(Dataset excerpts)

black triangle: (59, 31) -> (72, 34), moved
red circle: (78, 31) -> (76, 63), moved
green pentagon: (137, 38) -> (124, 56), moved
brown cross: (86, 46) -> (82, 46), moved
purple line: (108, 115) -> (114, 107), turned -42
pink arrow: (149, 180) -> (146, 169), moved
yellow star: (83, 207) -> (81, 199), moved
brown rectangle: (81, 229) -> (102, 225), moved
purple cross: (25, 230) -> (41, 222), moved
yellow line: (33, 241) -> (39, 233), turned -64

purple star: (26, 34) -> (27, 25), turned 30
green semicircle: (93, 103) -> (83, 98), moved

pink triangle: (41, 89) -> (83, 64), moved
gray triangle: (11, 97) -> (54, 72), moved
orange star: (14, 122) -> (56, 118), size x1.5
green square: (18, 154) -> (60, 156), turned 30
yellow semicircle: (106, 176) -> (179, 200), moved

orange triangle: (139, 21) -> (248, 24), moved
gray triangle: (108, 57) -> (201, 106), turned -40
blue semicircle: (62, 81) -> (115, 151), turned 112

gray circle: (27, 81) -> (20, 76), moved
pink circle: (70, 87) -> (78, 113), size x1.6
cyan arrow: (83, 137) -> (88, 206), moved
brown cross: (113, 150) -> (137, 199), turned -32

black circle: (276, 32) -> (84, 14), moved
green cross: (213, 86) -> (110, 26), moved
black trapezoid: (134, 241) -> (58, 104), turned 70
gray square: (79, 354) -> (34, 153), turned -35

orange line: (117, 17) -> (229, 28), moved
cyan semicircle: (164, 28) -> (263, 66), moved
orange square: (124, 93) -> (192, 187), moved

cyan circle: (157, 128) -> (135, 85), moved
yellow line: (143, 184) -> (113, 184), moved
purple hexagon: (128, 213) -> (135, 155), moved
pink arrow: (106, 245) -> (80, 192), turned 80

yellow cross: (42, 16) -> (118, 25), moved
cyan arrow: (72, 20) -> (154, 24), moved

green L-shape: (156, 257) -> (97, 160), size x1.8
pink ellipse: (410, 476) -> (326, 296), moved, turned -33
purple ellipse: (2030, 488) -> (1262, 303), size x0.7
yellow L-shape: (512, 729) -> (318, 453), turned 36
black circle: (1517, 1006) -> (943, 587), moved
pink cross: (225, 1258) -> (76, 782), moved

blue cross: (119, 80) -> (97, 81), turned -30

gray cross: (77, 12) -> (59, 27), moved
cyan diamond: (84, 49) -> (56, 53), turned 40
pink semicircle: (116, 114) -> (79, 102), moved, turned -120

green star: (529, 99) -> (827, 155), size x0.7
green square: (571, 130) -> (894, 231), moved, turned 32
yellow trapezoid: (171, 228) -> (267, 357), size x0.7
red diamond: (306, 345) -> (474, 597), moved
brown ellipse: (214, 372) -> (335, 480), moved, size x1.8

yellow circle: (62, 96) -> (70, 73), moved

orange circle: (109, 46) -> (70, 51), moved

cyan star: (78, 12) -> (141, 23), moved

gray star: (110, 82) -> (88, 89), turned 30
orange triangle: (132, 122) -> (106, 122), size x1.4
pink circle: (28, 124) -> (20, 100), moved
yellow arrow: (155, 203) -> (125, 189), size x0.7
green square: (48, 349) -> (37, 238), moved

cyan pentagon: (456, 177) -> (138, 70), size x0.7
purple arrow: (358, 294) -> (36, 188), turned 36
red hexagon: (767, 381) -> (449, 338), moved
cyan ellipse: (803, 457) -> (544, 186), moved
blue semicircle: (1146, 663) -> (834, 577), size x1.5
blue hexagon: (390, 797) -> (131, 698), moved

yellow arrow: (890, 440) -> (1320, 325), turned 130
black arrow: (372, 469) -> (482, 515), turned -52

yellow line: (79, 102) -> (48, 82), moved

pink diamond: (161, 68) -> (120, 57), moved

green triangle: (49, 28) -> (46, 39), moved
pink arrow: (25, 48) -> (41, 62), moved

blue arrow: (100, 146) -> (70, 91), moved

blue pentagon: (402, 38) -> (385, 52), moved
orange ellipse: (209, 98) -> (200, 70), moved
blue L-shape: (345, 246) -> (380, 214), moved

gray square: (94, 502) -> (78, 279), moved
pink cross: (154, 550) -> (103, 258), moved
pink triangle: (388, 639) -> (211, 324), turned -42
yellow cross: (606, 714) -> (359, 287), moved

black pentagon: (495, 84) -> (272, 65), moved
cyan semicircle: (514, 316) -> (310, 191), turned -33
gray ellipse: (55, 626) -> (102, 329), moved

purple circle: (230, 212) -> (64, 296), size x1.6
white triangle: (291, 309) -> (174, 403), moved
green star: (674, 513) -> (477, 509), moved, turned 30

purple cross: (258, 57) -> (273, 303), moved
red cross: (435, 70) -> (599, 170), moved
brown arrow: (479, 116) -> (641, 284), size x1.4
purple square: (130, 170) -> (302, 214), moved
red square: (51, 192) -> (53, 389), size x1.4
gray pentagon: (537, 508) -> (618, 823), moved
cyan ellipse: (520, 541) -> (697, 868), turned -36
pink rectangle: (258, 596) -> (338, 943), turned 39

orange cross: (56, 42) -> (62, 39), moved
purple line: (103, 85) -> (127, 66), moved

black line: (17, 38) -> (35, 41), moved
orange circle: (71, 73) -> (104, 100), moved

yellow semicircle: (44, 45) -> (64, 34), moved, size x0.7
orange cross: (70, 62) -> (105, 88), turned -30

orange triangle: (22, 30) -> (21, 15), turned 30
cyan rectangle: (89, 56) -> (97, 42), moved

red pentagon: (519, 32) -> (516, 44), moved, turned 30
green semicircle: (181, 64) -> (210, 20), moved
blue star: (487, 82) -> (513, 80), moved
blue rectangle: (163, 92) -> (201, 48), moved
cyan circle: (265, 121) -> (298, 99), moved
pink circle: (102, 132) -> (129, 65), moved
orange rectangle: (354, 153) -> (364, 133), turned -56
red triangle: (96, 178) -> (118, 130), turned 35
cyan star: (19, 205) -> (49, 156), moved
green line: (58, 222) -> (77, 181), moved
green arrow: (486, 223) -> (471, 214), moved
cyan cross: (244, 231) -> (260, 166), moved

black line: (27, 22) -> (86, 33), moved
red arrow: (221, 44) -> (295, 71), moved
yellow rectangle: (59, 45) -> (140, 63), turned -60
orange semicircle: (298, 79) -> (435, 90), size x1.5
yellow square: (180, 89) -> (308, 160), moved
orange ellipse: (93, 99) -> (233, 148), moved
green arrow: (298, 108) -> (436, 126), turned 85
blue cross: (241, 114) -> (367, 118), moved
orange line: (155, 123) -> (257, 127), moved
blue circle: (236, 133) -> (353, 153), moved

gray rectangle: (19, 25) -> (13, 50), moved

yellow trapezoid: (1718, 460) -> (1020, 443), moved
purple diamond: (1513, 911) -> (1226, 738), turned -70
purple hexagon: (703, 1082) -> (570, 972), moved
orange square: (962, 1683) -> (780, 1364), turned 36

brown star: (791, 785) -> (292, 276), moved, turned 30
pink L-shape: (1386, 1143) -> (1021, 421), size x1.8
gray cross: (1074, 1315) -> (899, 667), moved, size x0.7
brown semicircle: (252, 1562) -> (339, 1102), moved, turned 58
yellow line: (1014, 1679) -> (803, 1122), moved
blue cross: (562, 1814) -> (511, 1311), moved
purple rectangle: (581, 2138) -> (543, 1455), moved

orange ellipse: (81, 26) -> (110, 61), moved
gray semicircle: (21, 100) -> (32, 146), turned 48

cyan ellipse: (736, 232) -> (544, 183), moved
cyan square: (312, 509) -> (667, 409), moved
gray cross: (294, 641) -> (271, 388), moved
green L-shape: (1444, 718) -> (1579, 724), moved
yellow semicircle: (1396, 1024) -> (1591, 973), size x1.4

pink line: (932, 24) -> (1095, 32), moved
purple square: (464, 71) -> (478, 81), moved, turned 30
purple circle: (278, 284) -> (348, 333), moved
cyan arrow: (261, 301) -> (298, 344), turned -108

Prompt:
In the data above, retype exactly and only the lines between the one holding "pink cross: (154, 550) -> (103, 258), moved" and the one holding "cyan semicircle: (514, 316)", inclusive.

Response area:
pink cross: (154, 550) -> (103, 258), moved
pink triangle: (388, 639) -> (211, 324), turned -42
yellow cross: (606, 714) -> (359, 287), moved

black pentagon: (495, 84) -> (272, 65), moved
cyan semicircle: (514, 316) -> (310, 191), turned -33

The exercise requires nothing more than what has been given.